**REQUIRED ACTION**
Would you give again, exactly as written, the lines from the opening of the records to the line with "(141, 141) = (308, 299): orange", that line included and pictures excluded?

**PROVIDED MATERIAL**

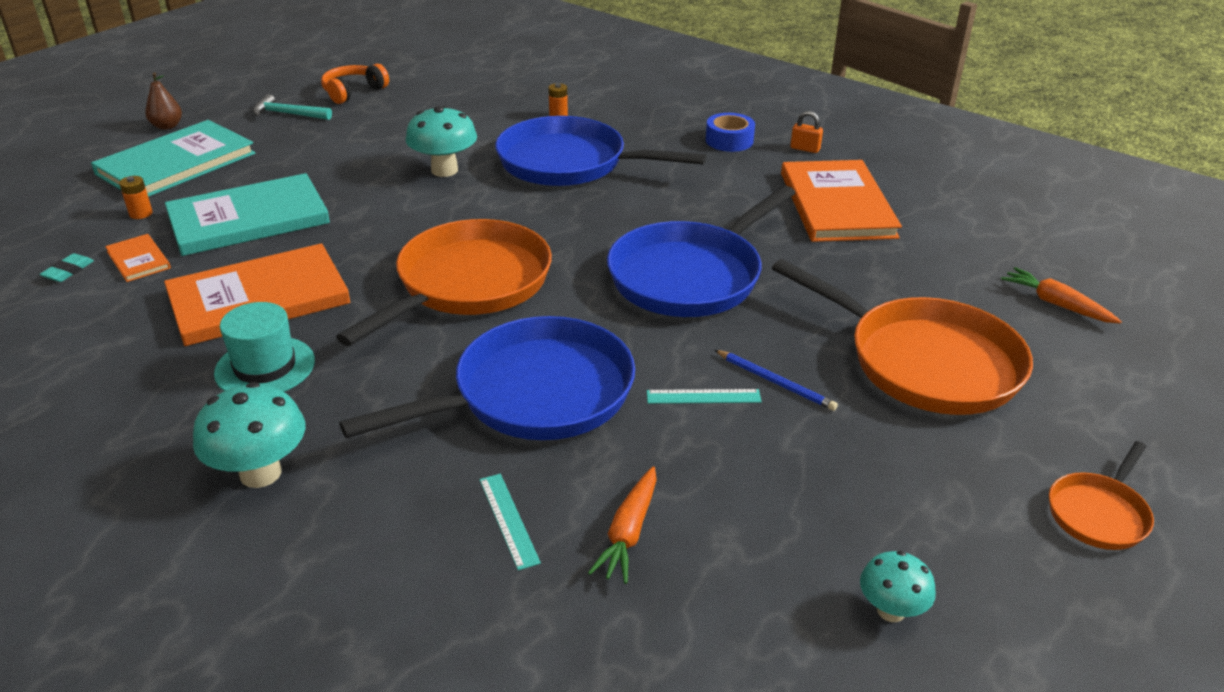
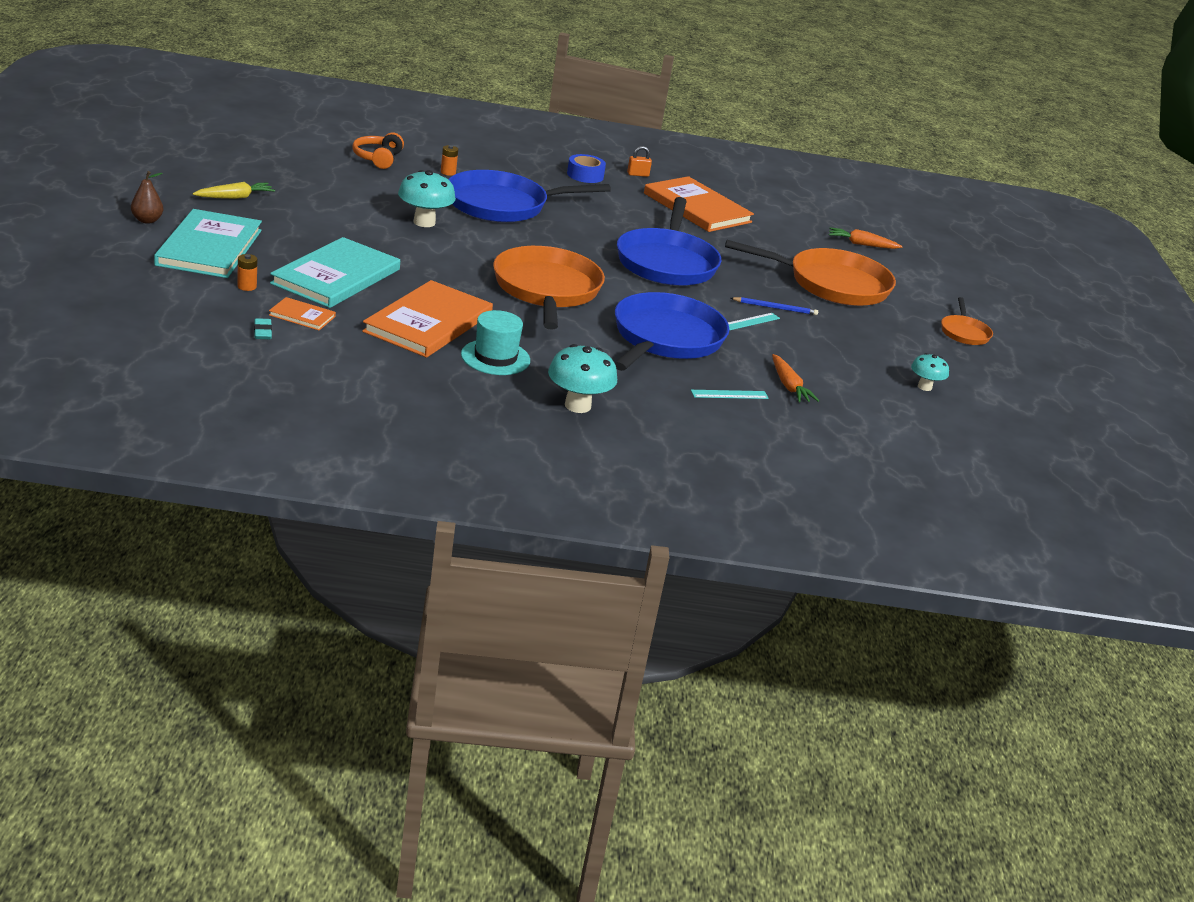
camera: 40 degrees left, 5 degrees down
(288, 114) = (235, 197): turquoise hammer -> yellow carrot
(353, 92) = (260, 173): orange headphones -> orange headphones (378, 158)
(508, 520) = (729, 394): turquoise ruler -> turquoise ruler turned 45 degrees counterclockwise

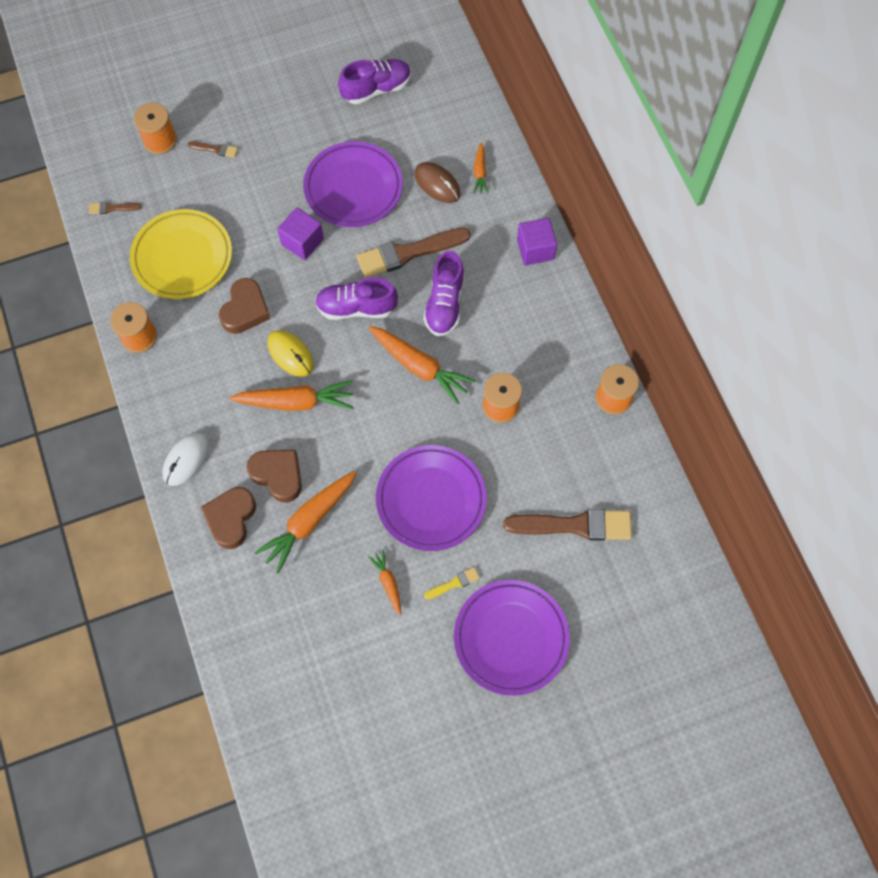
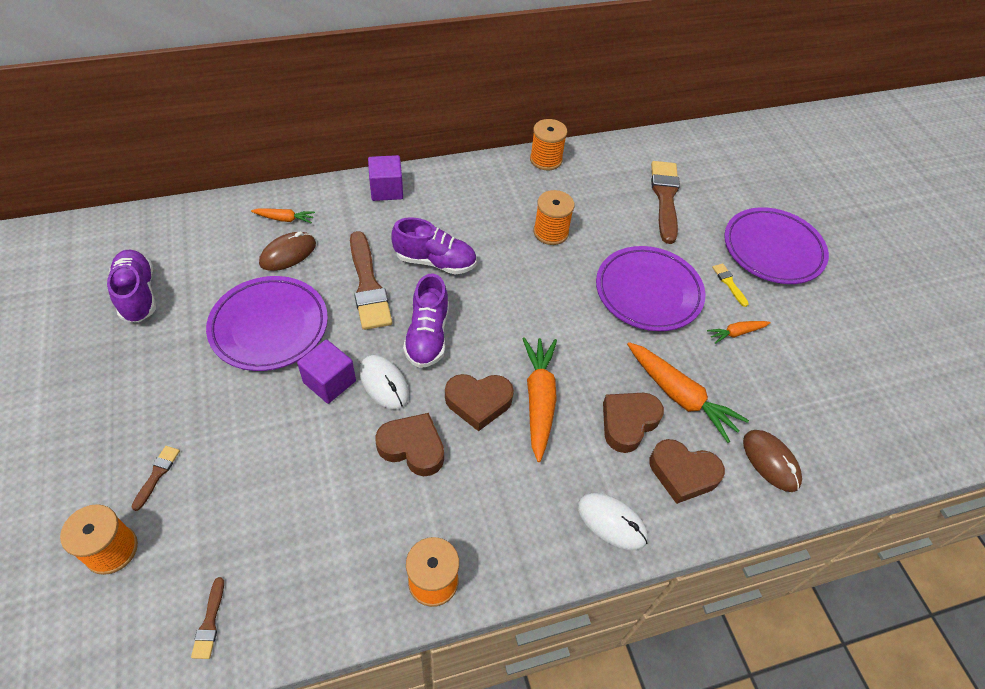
camera: 90 degrees left, 15 degrees down
(182, 257) = (320, 521): yellow plate -> none
(246, 596) = (770, 461): none -> brown mouse
(290, 354) = (478, 402): yellow mouse -> brown heart
(304, 281) = (384, 383): none -> white mouse
(419, 367) = (505, 288): orange carrot -> none

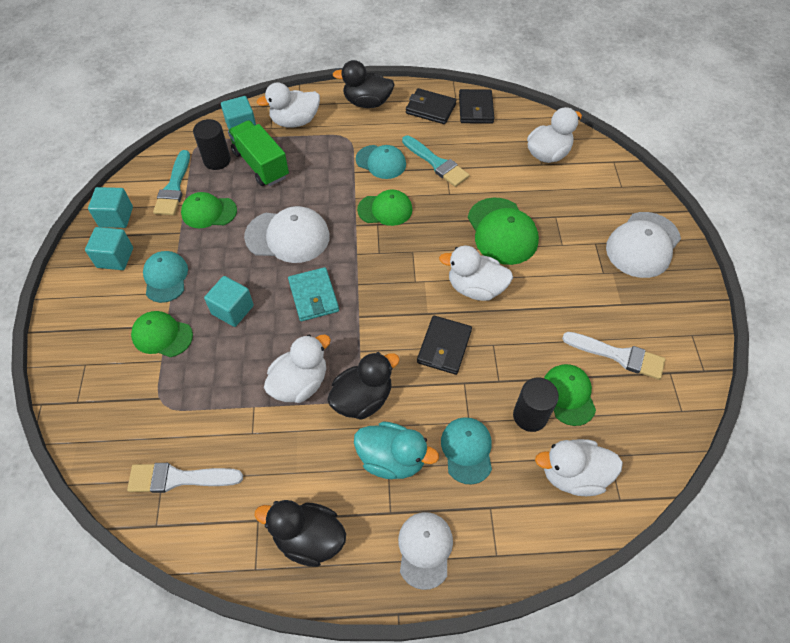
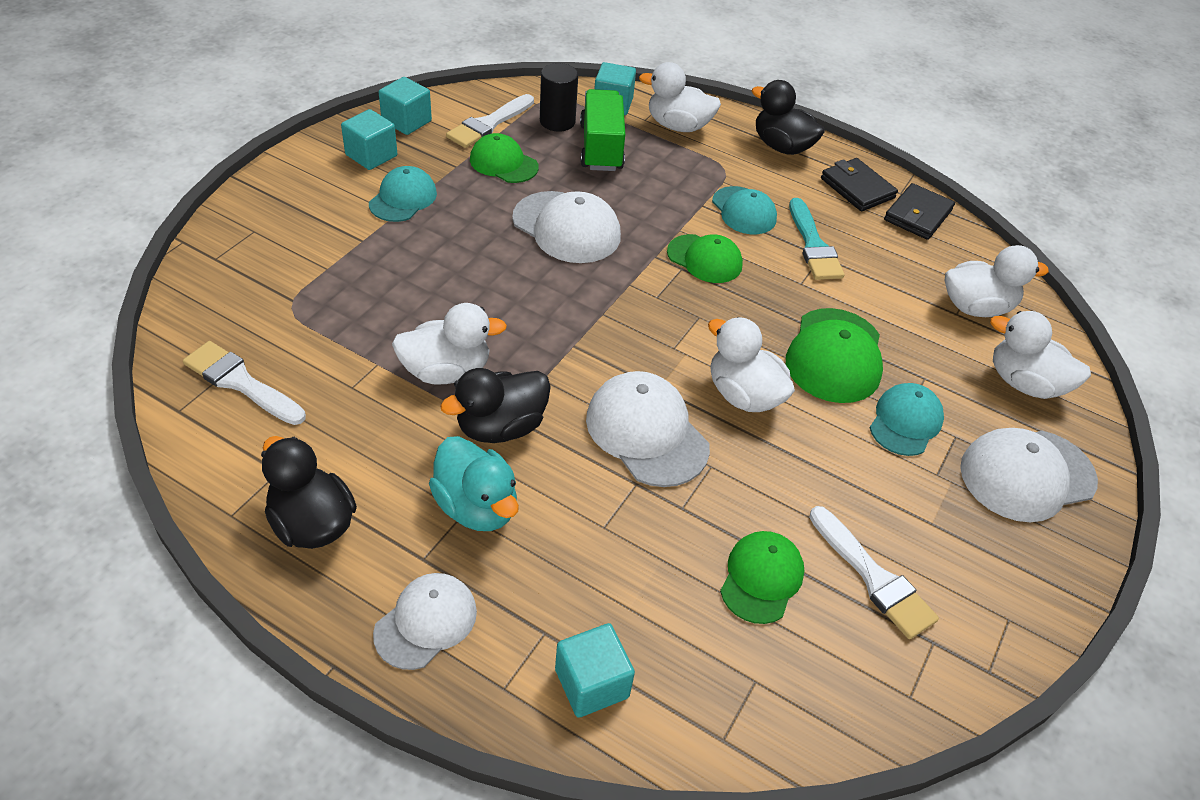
camera: 30 degrees right, 10 degrees down
(162, 335) = (349, 247): green cap -> none
(174, 187) = (489, 124): turquoise brush -> white brush
(232, 310) = (442, 263): turquoise cube -> turquoise cube (591, 683)
(314, 296) = (541, 298): turquoise wallet -> none
(362, 398) = (501, 427): black duck -> black duck turned 150 degrees clockwise
(444, 347) = (647, 432): black wallet -> white cap
(467, 450) = (573, 554): turquoise cap -> turquoise cap (905, 422)
(530, 416) = (688, 569): black cylinder -> none
(573, 475) = (684, 669): white duck -> white duck (1024, 383)

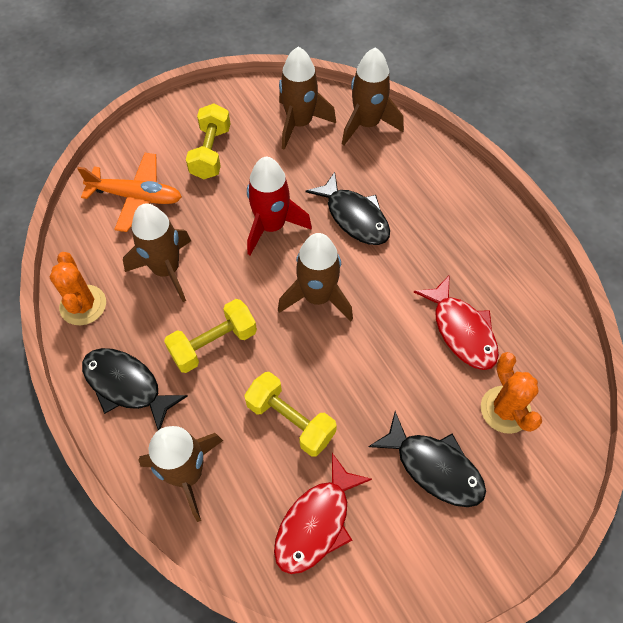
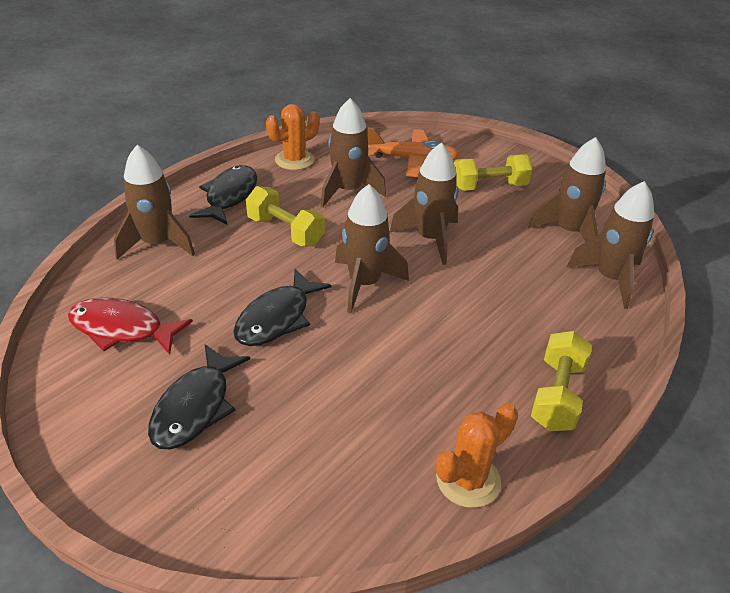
camera: 70 degrees right, 20 degrees down
(136, 197) = (413, 160): orange plane -> orange plane turned 75 degrees counterclockwise
(271, 226) = (430, 239): red rocket -> brown rocket
(290, 420) = (222, 292): yellow dumbbell -> yellow dumbbell (556, 395)
(354, 217) = (477, 292): black fish -> black fish (277, 318)
(461, 331) = (375, 405): red fish -> none
(505, 410) = (283, 463): orange cactus -> orange cactus (468, 480)

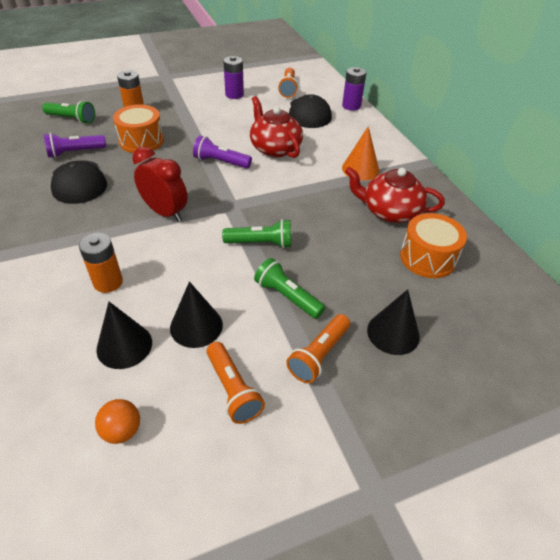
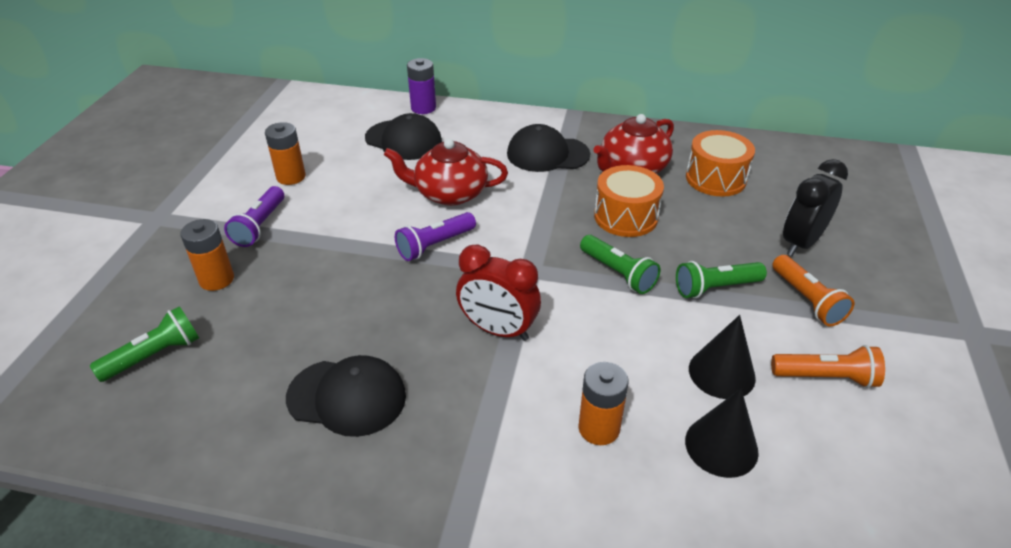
camera: 55 degrees left, 5 degrees down
(75, 152) = (260, 378): purple flashlight -> purple flashlight (259, 226)
(122, 430) = (849, 487): orange ball -> none
(141, 141) = (308, 299): orange drum -> orange drum (626, 216)
(165, 212) = (498, 330): red clock -> red clock turned 135 degrees counterclockwise
(234, 95) = (291, 177): purple battery -> orange battery
(260, 243) = (618, 273): green flashlight -> green flashlight turned 105 degrees clockwise
(288, 89) = (331, 132): orange flashlight -> none
(360, 169) = (547, 154): orange cone -> black cap
(393, 333) = (801, 243): black cone -> black clock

**EXPECTED ANSWER**
camera: 40 degrees left, 5 degrees down
(288, 114) = (235, 197): turquoise hammer -> yellow carrot
(353, 92) = (260, 173): orange headphones -> orange headphones (378, 158)
(508, 520) = (729, 394): turquoise ruler -> turquoise ruler turned 45 degrees counterclockwise

camera: 90 degrees left, 15 degrees down
(182, 257) = (320, 521): yellow plate -> none
(246, 596) = (770, 461): none -> brown mouse
(290, 354) = (478, 402): yellow mouse -> brown heart
(304, 281) = (384, 383): none -> white mouse
(419, 367) = (505, 288): orange carrot -> none

camera: 30 degrees right, 10 degrees down
(162, 335) = (349, 247): green cap -> none
(174, 187) = (489, 124): turquoise brush -> white brush
(232, 310) = (442, 263): turquoise cube -> turquoise cube (591, 683)
(314, 296) = (541, 298): turquoise wallet -> none
(362, 398) = (501, 427): black duck -> black duck turned 150 degrees clockwise
(444, 347) = (647, 432): black wallet -> white cap
(467, 450) = (573, 554): turquoise cap -> turquoise cap (905, 422)
(530, 416) = (688, 569): black cylinder -> none
(573, 475) = (684, 669): white duck -> white duck (1024, 383)

camera: 70 degrees right, 20 degrees down
(136, 197) = (413, 160): orange plane -> orange plane turned 75 degrees counterclockwise
(271, 226) = (430, 239): red rocket -> brown rocket
(290, 420) = (222, 292): yellow dumbbell -> yellow dumbbell (556, 395)
(354, 217) = (477, 292): black fish -> black fish (277, 318)
(461, 331) = (375, 405): red fish -> none
(505, 410) = (283, 463): orange cactus -> orange cactus (468, 480)

camera: 55 degrees left, 5 degrees down
(75, 152) = (260, 378): purple flashlight -> purple flashlight (259, 226)
(122, 430) = (849, 487): orange ball -> none
(141, 141) = (308, 299): orange drum -> orange drum (626, 216)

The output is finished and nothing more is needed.